* _WHAT IS EXPECTED_: Your output should be the exact lines from the start of the data through the line containing "cyan brick K5:K8", with no pictures.

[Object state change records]
○ ○ ○ ○ ○

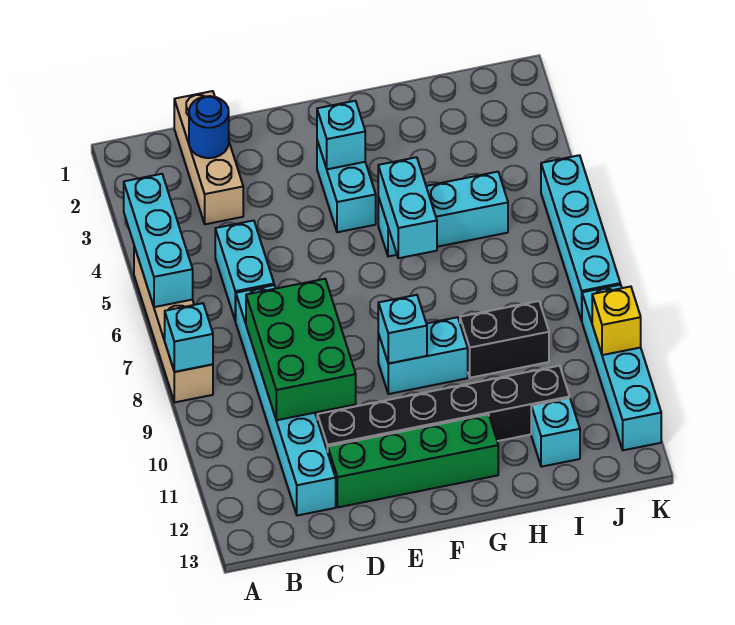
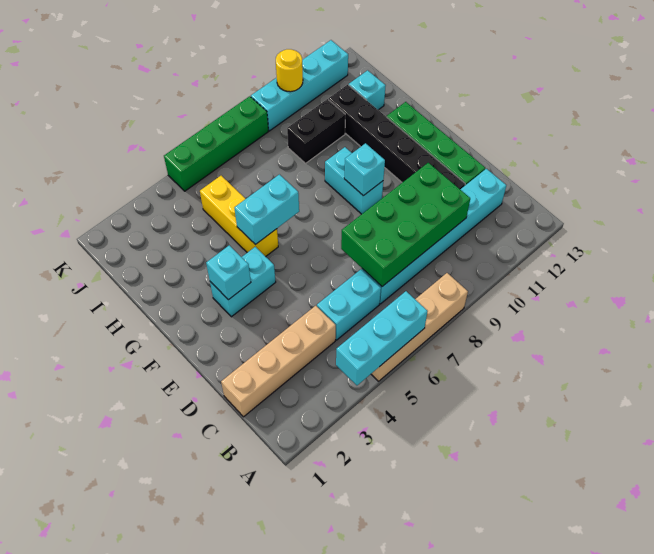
cyan brick A8 level 2 -> none
tan brick C1:C3 level 1 -> tan brick C1:C4 level 1
blue round brick C2 level 2 -> none
green brick C8:D10 level 2 -> green brick C7:D10 level 2
cyan brick G5:I5 level 1 -> yellow brick G5:I5 level 1
black brick H9:I9 level 1 -> black brick I9:I10 level 1
cyan brick K5:K8 level 1 -> green brick K5:K8 level 1
yellow brick K10 level 2 -> yellow round brick K10 level 2

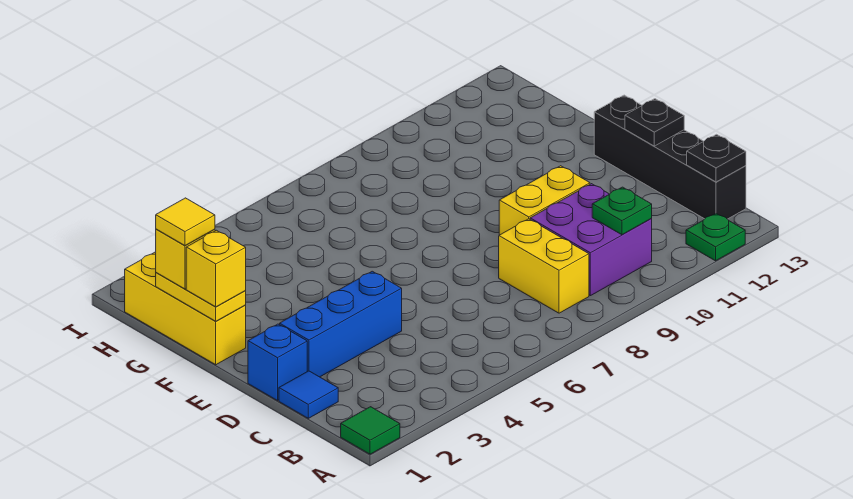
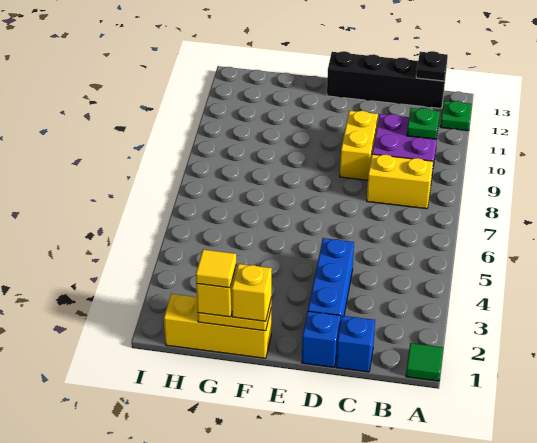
blue tile C1 level 1 -> blue brick C1 level 1
black plate D13 level 2 -> none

○ ○ ○ ○ ○

* _TASK ANSWER_:
cyan brick A8 level 2 -> none
tan brick C1:C3 level 1 -> tan brick C1:C4 level 1
blue round brick C2 level 2 -> none
green brick C8:D10 level 2 -> green brick C7:D10 level 2
cyan brick G5:I5 level 1 -> yellow brick G5:I5 level 1
black brick H9:I9 level 1 -> black brick I9:I10 level 1
cyan brick K5:K8 level 1 -> green brick K5:K8 level 1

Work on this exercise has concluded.